> **Directions for this task**
From the entries below, return only the lines starting at the one that contains "in_second: [463, 232]" and ending at the one that contains "was: yellow jar", exactly as they stand.

Entries taken from a collection
-----
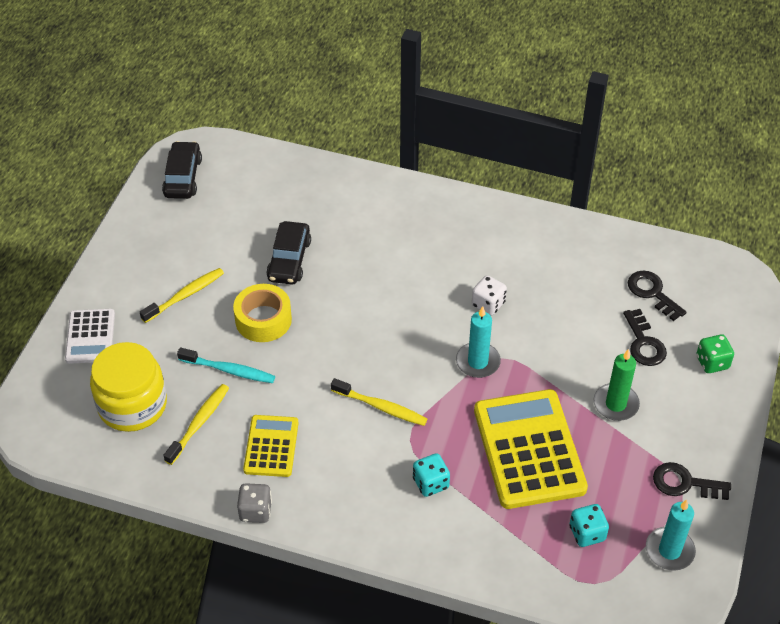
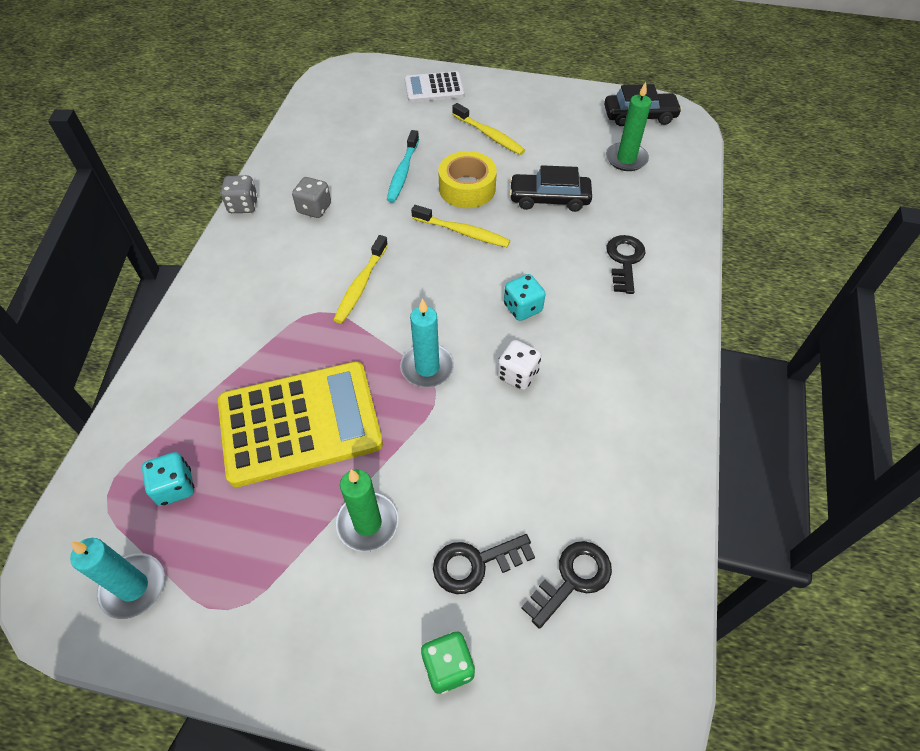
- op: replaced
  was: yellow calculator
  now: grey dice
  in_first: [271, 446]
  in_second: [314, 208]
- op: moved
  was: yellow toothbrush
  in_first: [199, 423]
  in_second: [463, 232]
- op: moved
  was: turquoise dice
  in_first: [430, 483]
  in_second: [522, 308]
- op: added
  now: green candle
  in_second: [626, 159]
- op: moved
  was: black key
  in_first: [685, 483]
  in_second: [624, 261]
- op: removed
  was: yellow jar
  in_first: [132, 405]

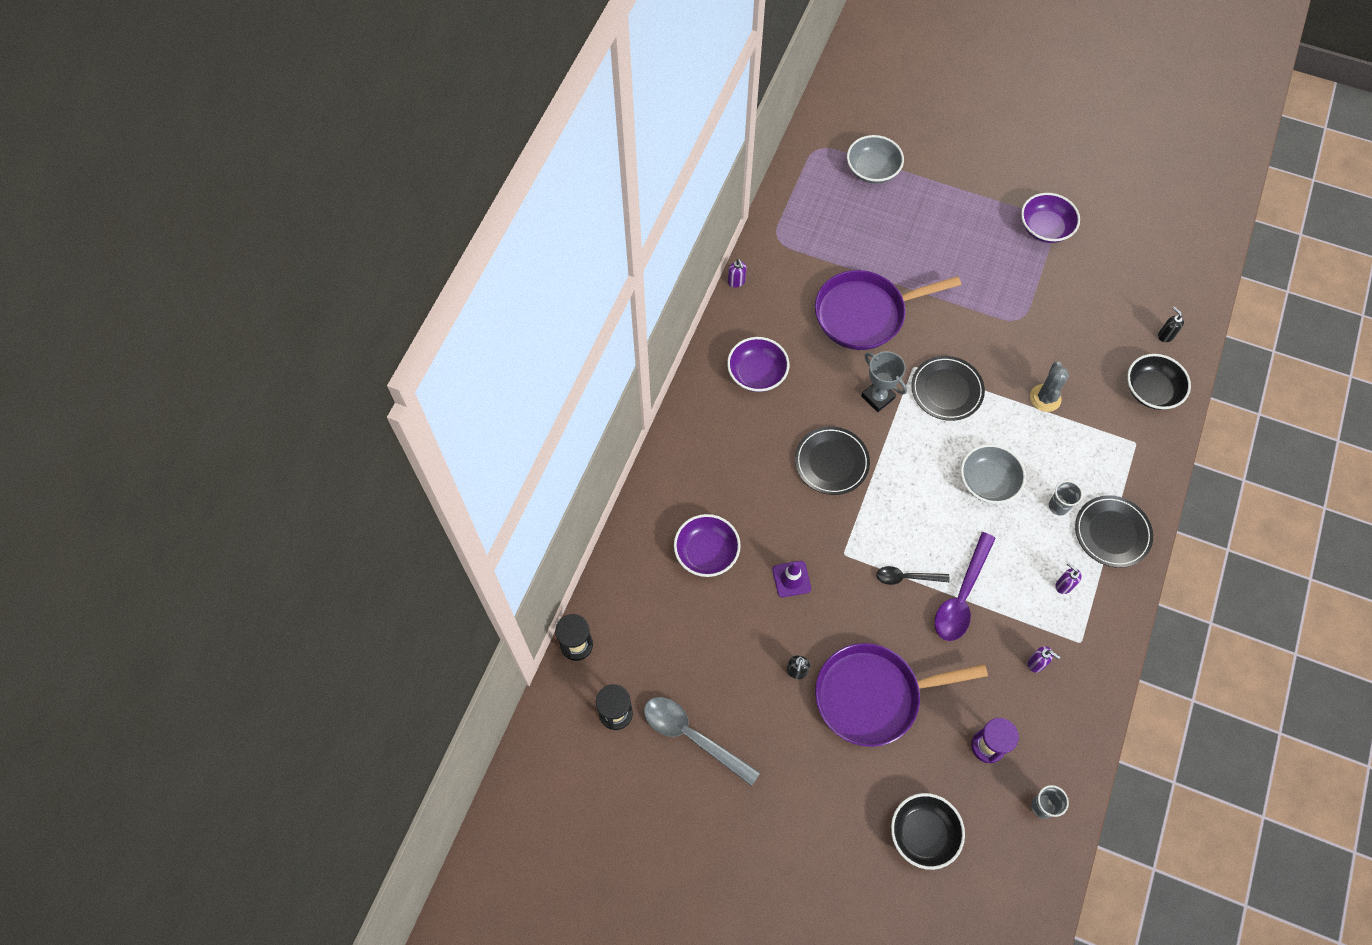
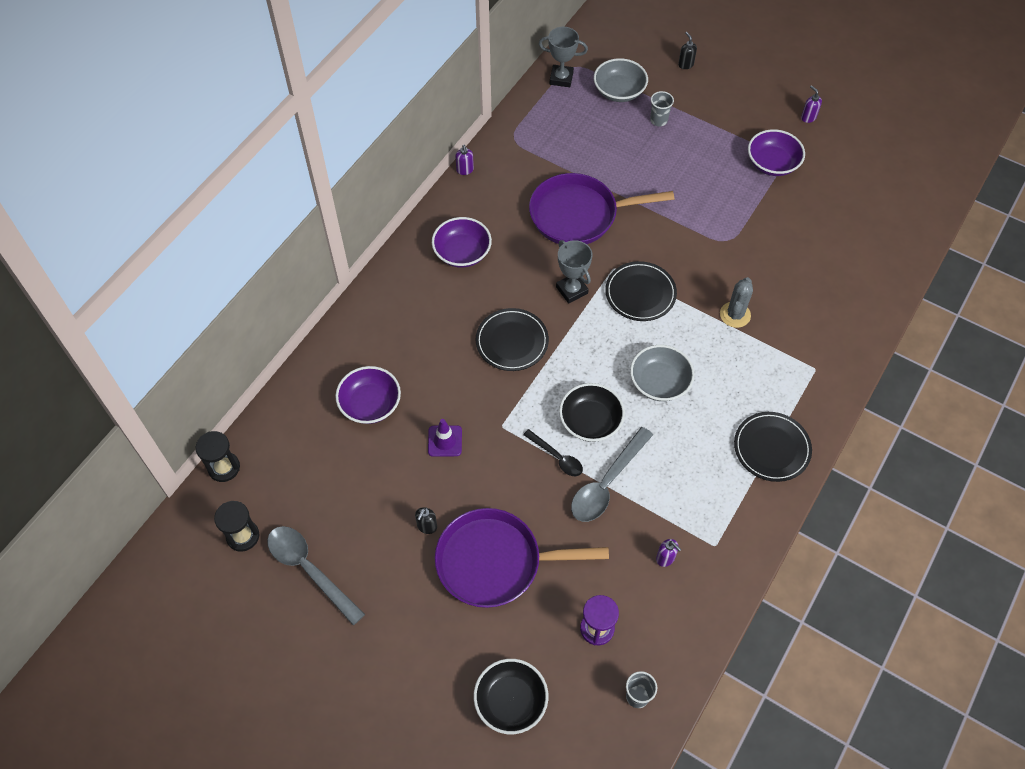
- op: turned
  was: black spoon
  in_first: [906, 577]
  in_second: [557, 457]
  clockwise: -150
- op: added
  now: grey trophy
  in_second: [561, 78]
- op: moved
  was: black bowl
  in_first: [1151, 390]
  in_second: [590, 421]
- op: recoloured
  was: purple spoon
  now: grey spoon
  in_first: [961, 596]
  in_second: [607, 483]
- op: moved
  was: grey cup
  in_first: [1058, 506]
  in_second: [658, 120]
- op: moved
  was: black soap dispenser
  in_first: [1165, 335]
  in_second: [685, 64]
- op: moved
  was: purple soap dispenser
  in_first: [1063, 585]
  in_second: [808, 117]

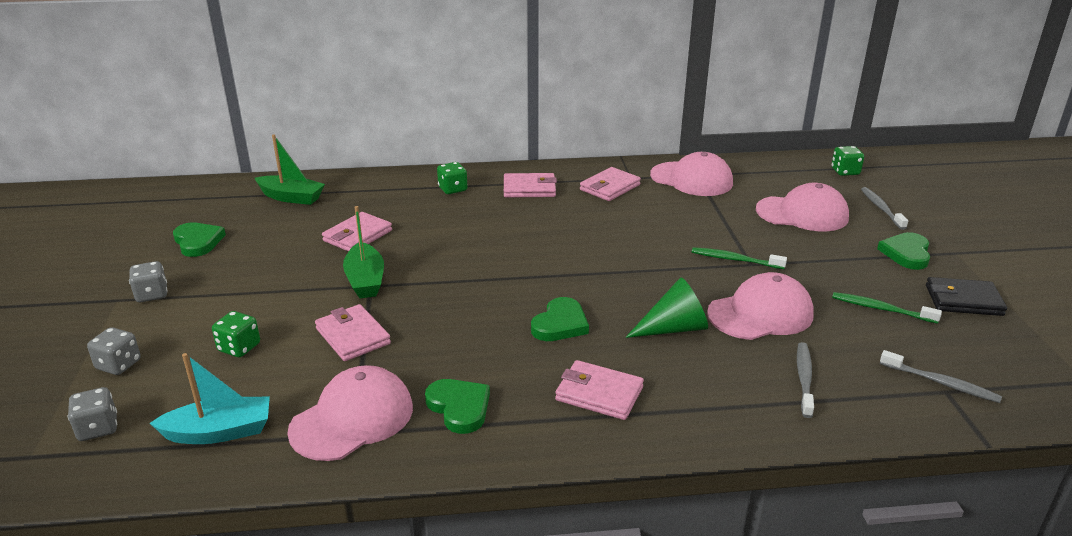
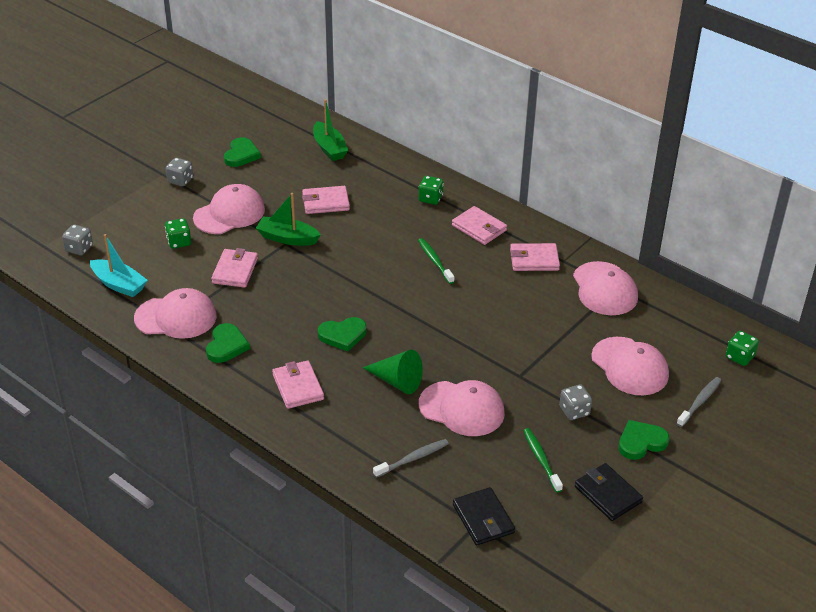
- op: added
  now: pink cap
  in_second: [229, 214]
- op: turned
  was: green boat
  in_first: [365, 280]
  in_second: [287, 238]
  clockwise: 75
- op: moved
  was: green toothbrush
  in_first: [735, 260]
  in_second: [435, 261]
- op: replaced
  was: grey toothbrush
  now: black wallet
  in_first: [941, 383]
  in_second: [483, 519]
- op: moved
  was: grey dice
  in_first: [119, 365]
  in_second: [574, 411]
-----
> **Result of the exercise**
  in_second: [463, 232]
- op: moved
  was: turquoise dice
  in_first: [430, 483]
  in_second: [522, 308]
- op: added
  now: green candle
  in_second: [626, 159]
- op: moved
  was: black key
  in_first: [685, 483]
  in_second: [624, 261]
- op: removed
  was: yellow jar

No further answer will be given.